PROBLEM REQUIREMENTS >> Set down exactly the lines below, starting at the one that contains "R207: 2.4k (COM, U204/in+) -> none" and ending at the one that contains "R217: 47k (CN205/1, N9) -> 100k (CN205/1, N9)", with both of those lines included and nothing else.
----
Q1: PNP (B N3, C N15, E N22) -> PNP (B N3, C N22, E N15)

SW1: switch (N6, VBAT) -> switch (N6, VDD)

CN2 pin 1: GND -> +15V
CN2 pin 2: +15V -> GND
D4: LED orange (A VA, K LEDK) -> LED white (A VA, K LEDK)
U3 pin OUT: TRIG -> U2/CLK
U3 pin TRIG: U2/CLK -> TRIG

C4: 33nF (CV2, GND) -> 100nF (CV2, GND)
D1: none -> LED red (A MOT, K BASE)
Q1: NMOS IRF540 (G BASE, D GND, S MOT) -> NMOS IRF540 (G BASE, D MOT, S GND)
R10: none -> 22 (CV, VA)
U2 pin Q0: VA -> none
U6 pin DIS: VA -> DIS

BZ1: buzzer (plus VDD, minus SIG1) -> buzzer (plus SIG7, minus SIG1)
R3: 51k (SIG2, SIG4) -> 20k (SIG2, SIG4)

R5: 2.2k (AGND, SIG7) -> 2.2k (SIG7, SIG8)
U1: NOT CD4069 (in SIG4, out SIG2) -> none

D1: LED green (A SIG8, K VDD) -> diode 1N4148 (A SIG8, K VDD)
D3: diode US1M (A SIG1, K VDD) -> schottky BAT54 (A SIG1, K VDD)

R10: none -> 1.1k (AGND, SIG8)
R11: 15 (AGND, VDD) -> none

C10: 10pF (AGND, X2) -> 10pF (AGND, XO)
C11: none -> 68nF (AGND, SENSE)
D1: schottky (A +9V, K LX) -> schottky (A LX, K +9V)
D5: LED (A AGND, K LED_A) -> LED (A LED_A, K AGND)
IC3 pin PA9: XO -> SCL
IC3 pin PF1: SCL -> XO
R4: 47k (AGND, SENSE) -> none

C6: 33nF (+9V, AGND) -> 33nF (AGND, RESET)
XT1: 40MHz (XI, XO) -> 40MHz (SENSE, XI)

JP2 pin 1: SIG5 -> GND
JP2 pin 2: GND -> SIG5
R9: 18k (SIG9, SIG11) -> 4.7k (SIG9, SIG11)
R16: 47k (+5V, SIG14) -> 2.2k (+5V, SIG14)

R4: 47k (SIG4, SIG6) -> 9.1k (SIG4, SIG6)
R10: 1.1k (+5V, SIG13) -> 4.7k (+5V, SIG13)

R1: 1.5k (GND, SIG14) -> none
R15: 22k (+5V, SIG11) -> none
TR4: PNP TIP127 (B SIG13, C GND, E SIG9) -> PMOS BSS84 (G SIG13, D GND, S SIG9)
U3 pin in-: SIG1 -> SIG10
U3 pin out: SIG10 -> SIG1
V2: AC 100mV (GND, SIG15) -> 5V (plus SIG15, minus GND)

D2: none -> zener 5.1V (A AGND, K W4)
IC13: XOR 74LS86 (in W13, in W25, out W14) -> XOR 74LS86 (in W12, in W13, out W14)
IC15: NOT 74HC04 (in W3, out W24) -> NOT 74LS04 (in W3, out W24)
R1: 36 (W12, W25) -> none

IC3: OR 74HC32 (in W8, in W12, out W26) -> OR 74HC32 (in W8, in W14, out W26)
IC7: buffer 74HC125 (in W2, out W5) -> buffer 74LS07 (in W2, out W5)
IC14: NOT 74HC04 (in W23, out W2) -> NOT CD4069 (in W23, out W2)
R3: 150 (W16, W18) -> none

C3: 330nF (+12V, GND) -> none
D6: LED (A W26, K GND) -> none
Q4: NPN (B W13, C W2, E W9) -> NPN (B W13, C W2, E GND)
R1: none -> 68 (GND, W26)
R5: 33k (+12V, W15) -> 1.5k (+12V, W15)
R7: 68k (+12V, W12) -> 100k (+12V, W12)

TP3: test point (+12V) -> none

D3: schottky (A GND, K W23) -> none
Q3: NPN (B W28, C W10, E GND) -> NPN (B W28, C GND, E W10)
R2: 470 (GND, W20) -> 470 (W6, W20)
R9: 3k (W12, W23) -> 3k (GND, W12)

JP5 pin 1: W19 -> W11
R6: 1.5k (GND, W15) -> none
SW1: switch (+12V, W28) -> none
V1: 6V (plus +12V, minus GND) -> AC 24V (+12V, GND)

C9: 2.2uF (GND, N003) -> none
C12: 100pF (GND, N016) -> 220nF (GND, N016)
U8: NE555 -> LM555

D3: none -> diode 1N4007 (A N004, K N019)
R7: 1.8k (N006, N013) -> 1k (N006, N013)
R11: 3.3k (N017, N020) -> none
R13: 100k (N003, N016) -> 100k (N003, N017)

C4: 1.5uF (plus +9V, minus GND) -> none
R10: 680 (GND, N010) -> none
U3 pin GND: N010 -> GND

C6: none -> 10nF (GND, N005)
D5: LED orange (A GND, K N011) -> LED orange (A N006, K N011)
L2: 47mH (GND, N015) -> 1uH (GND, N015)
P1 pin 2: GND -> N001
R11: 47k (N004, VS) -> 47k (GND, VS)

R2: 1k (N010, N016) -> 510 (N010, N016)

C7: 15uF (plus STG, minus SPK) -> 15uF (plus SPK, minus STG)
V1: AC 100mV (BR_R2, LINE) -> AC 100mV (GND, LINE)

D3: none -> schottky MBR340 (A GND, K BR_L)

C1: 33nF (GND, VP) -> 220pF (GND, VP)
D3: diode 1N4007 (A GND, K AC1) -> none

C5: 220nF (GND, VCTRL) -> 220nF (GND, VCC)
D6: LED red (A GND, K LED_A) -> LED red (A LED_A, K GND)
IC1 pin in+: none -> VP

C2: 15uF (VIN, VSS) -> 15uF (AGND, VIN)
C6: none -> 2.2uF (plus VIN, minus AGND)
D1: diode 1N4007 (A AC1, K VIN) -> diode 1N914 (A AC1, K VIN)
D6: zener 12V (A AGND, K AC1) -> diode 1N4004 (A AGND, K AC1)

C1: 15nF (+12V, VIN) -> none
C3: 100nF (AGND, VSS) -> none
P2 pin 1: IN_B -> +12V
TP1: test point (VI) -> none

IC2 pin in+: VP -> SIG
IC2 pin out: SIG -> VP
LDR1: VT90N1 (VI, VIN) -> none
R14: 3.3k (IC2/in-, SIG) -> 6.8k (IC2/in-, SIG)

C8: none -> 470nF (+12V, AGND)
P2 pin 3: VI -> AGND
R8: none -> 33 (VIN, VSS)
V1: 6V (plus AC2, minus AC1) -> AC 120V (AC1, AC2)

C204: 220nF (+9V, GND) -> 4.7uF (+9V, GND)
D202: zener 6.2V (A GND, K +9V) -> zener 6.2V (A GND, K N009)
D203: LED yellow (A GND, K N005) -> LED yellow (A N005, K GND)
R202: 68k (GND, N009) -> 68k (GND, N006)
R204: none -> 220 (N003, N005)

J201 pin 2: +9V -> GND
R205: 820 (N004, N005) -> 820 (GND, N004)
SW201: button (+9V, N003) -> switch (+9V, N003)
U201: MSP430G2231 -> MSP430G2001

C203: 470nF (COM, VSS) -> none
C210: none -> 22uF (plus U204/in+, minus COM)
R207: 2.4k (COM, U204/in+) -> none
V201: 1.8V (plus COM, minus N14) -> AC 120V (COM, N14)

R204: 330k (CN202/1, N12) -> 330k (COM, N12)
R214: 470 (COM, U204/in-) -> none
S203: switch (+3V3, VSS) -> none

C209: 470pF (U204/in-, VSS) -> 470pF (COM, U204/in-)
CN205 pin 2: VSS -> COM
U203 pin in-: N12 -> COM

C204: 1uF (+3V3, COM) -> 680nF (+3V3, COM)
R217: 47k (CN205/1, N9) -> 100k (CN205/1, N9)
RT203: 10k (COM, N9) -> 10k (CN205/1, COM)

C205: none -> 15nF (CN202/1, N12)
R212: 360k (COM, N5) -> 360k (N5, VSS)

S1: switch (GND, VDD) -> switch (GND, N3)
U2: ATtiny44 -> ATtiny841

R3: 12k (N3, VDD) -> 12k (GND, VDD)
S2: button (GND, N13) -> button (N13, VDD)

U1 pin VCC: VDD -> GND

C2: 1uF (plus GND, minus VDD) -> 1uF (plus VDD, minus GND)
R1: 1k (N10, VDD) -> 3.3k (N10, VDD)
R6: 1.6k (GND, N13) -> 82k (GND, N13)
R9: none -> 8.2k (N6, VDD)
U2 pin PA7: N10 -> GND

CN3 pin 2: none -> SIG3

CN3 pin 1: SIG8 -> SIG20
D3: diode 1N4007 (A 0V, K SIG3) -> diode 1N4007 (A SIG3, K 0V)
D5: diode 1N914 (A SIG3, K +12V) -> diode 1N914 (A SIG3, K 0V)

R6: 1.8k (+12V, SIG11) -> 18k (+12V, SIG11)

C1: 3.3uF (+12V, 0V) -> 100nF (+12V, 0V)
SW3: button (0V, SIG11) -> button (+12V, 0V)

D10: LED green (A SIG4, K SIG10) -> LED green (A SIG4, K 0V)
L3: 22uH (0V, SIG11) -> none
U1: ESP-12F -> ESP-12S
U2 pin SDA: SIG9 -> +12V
----
COMPLETED EXERCISE >>
R207: 2.4k (COM, U204/in+) -> none
V201: 1.8V (plus COM, minus N14) -> AC 120V (COM, N14)

R204: 330k (CN202/1, N12) -> 330k (COM, N12)
R214: 470 (COM, U204/in-) -> none
S203: switch (+3V3, VSS) -> none

C209: 470pF (U204/in-, VSS) -> 470pF (COM, U204/in-)
CN205 pin 2: VSS -> COM
U203 pin in-: N12 -> COM

C204: 1uF (+3V3, COM) -> 680nF (+3V3, COM)
R217: 47k (CN205/1, N9) -> 100k (CN205/1, N9)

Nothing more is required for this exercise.